START DATASET EXTRACT

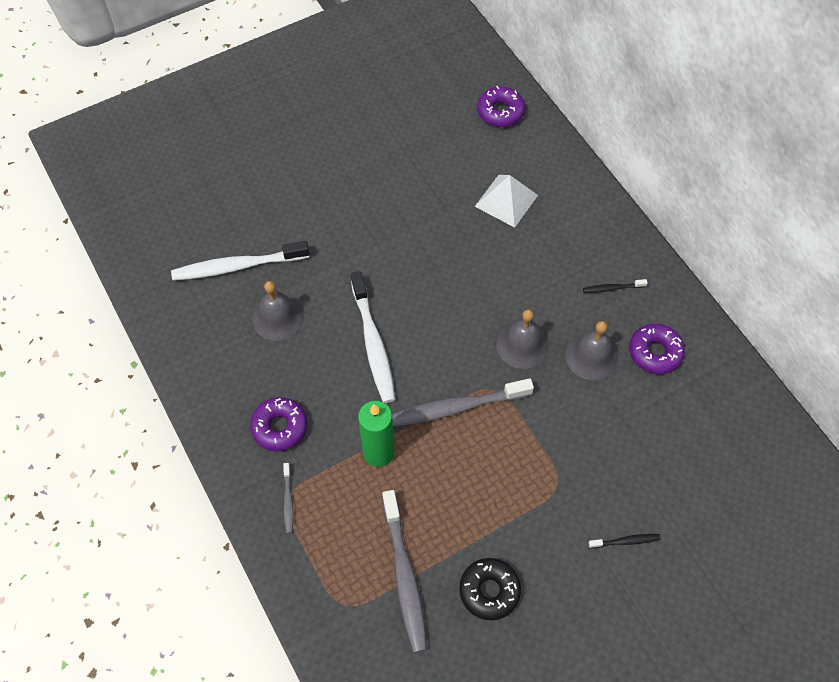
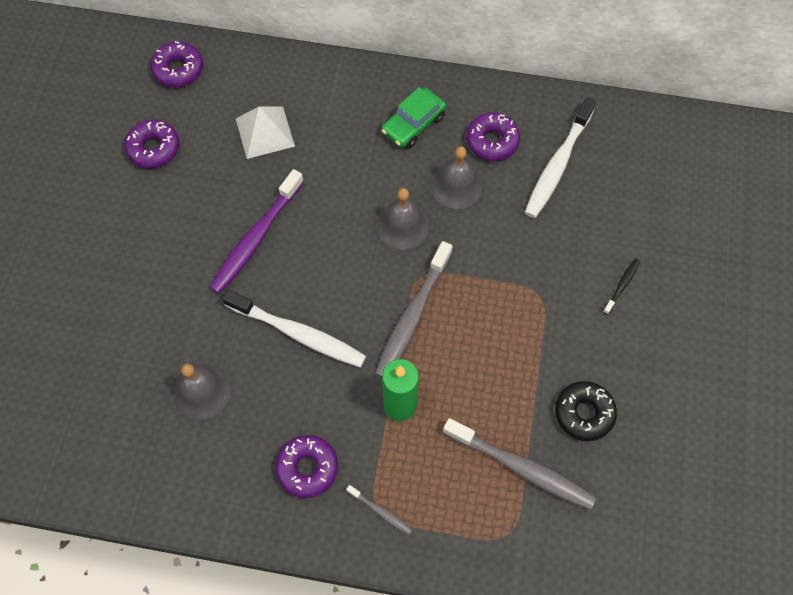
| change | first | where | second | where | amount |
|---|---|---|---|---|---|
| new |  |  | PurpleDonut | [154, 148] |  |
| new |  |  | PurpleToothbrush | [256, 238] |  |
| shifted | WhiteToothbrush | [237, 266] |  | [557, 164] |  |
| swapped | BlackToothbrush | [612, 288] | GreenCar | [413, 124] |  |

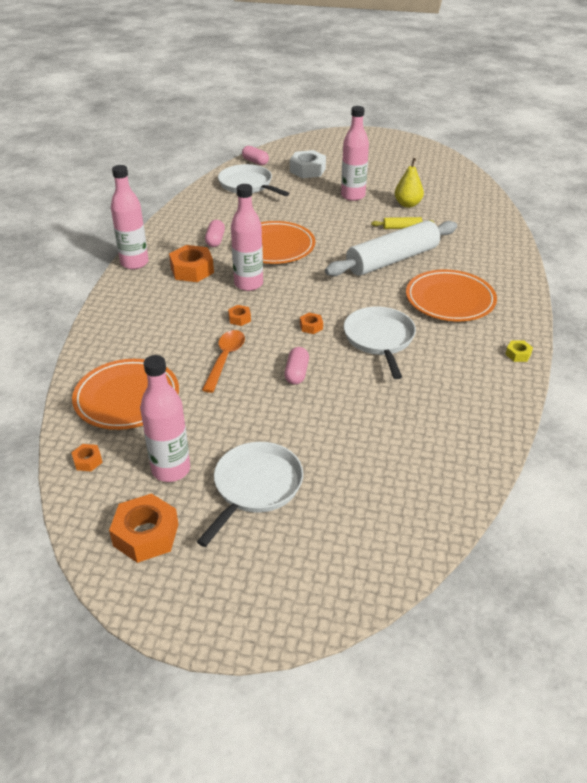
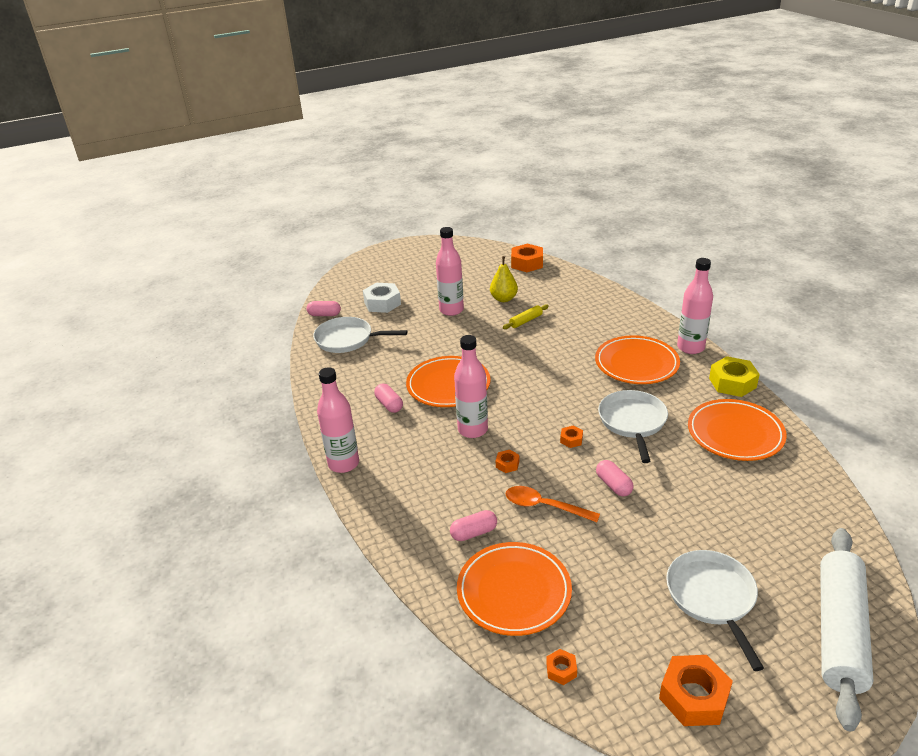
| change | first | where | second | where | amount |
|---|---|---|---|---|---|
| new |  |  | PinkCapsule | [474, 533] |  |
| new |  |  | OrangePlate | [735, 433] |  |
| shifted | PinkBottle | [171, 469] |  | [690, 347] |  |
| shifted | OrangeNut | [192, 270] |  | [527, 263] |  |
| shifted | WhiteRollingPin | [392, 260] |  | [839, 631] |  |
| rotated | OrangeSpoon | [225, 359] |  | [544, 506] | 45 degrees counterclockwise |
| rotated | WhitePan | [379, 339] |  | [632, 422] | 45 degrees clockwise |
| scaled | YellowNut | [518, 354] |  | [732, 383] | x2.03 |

END DATASET EXTRACT

ASSIGNMENT –
Where the data contains an image, skip the image and copy everything else exactly as it appears.

SOLUTION TO THIS PROBLEM –
| change | first | where | second | where | amount |
|---|---|---|---|---|---|
| new |  |  | PurpleDonut | [154, 148] |  |
| new |  |  | PurpleToothbrush | [256, 238] |  |
| shifted | WhiteToothbrush | [237, 266] |  | [557, 164] |  |
| swapped | BlackToothbrush | [612, 288] | GreenCar | [413, 124] |  |

| change | first | where | second | where | amount |
|---|---|---|---|---|---|
| new |  |  | PinkCapsule | [474, 533] |  |
| new |  |  | OrangePlate | [735, 433] |  |
| shifted | PinkBottle | [171, 469] |  | [690, 347] |  |
| shifted | OrangeNut | [192, 270] |  | [527, 263] |  |
| shifted | WhiteRollingPin | [392, 260] |  | [839, 631] |  |
| rotated | OrangeSpoon | [225, 359] |  | [544, 506] | 45 degrees counterclockwise |
| rotated | WhitePan | [379, 339] |  | [632, 422] | 45 degrees clockwise |
| scaled | YellowNut | [518, 354] |  | [732, 383] | x2.03 |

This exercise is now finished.